# [Data for analysis]
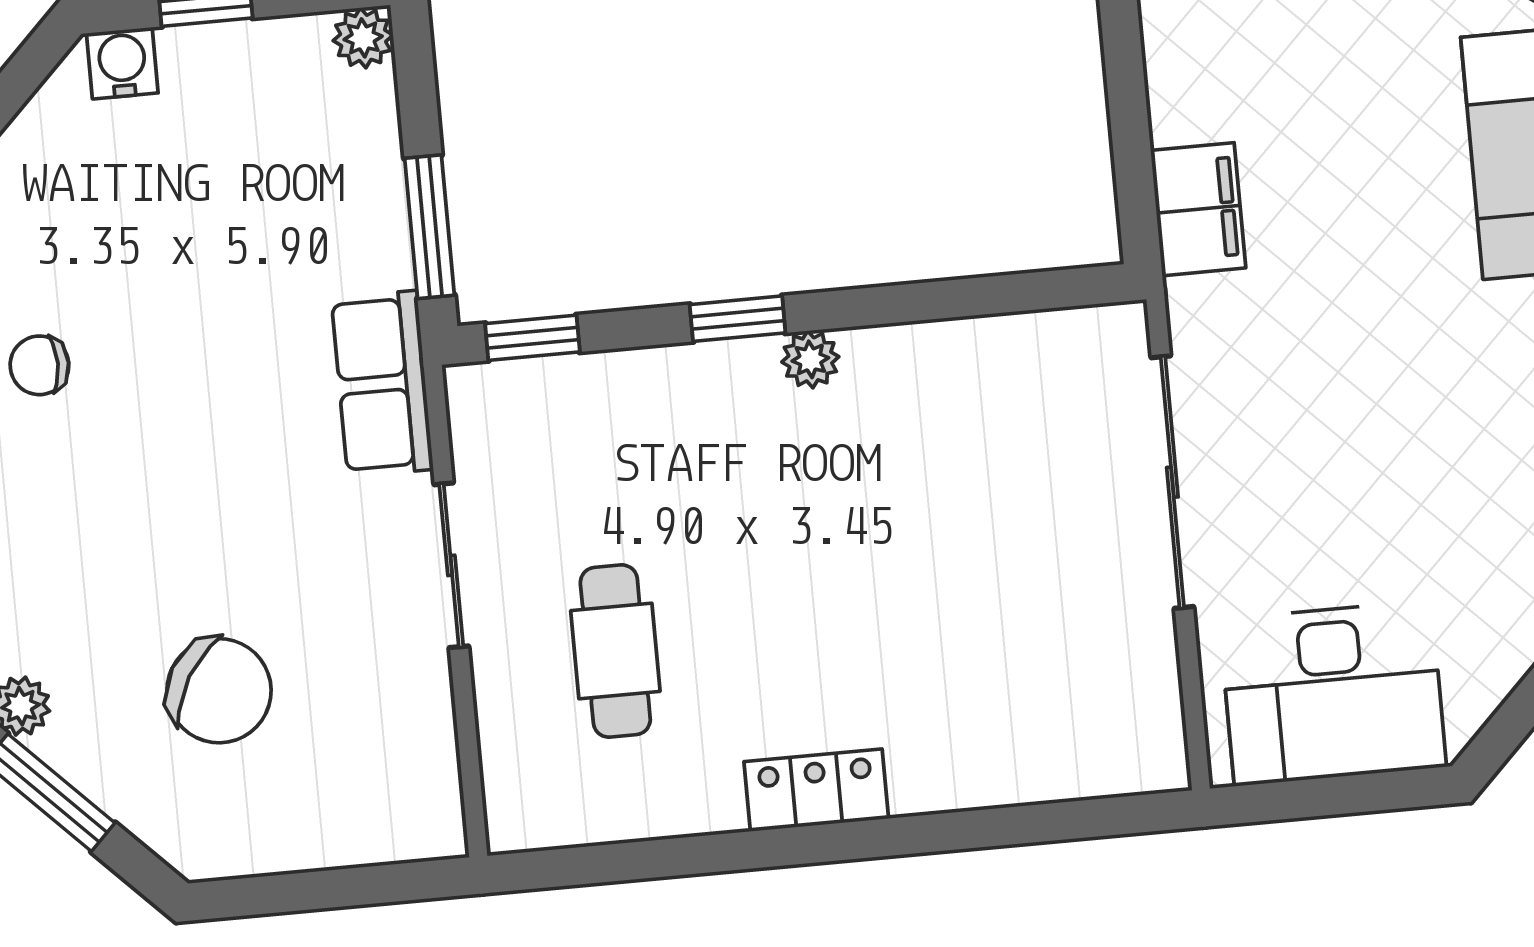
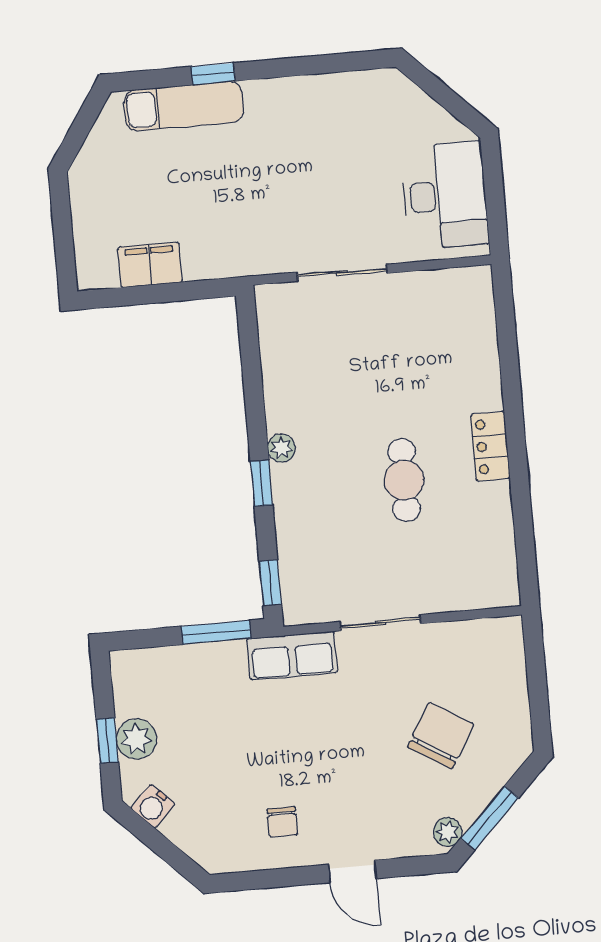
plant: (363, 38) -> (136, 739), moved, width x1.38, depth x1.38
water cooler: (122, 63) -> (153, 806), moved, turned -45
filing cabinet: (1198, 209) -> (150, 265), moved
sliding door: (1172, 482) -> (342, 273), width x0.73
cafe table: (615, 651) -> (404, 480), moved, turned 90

# [Directions for this task]
Lines with "moved": return each one from the data above.

# [Answer to this task]
plant: (363, 38) -> (136, 739), moved, width x1.38, depth x1.38
water cooler: (122, 63) -> (153, 806), moved, turned -45
filing cabinet: (1198, 209) -> (150, 265), moved
cafe table: (615, 651) -> (404, 480), moved, turned 90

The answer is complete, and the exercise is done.